_Instructions to follow_
In the entries below, count each line where "lamp" appears. Give the total and nothing more.
Data to use Start Marker
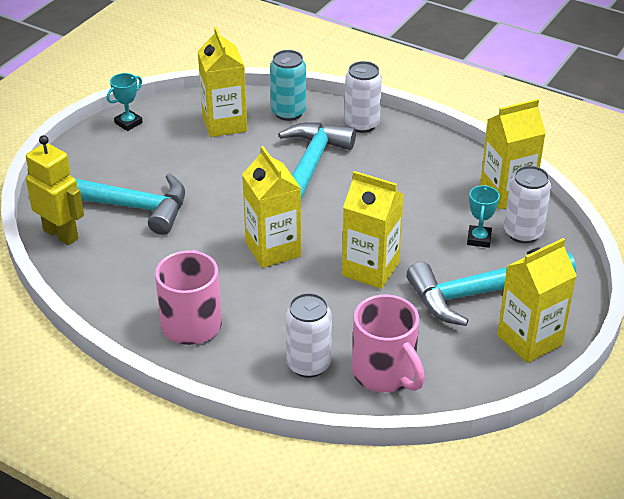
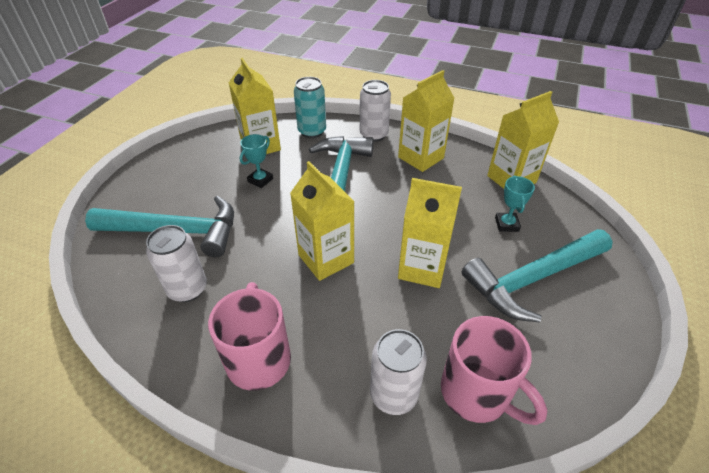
camera: 10 degrees left, 5 degrees up
(61, 234) = (115, 270): yellow robot -> none
(128, 123) = (177, 153): turquoise trophy -> turquoise trophy (260, 180)
(523, 233) = (541, 214): white can -> white can (187, 289)
(529, 340) = (600, 326): yellow carton -> yellow carton (421, 158)

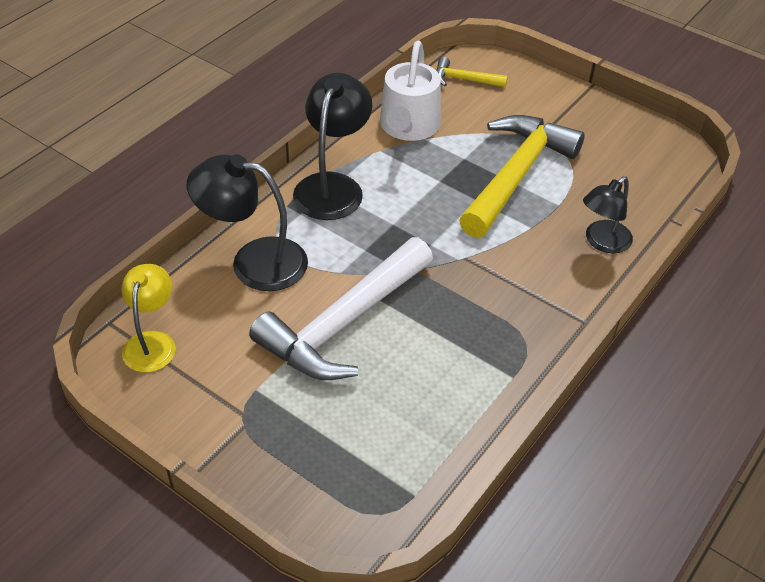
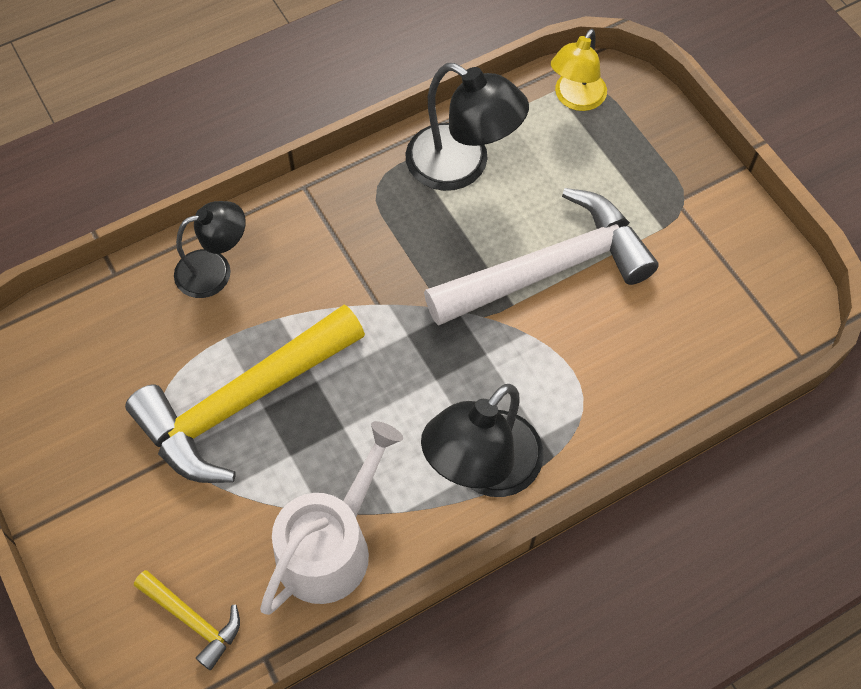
camera: 155 degrees left, 15 degrees up
(152, 342) = (757, 315): yellow lamp -> yellow lamp (575, 99)
(254, 261) = (620, 383): black lamp -> black lamp (462, 166)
Data to use End Marker
_Completed task_
2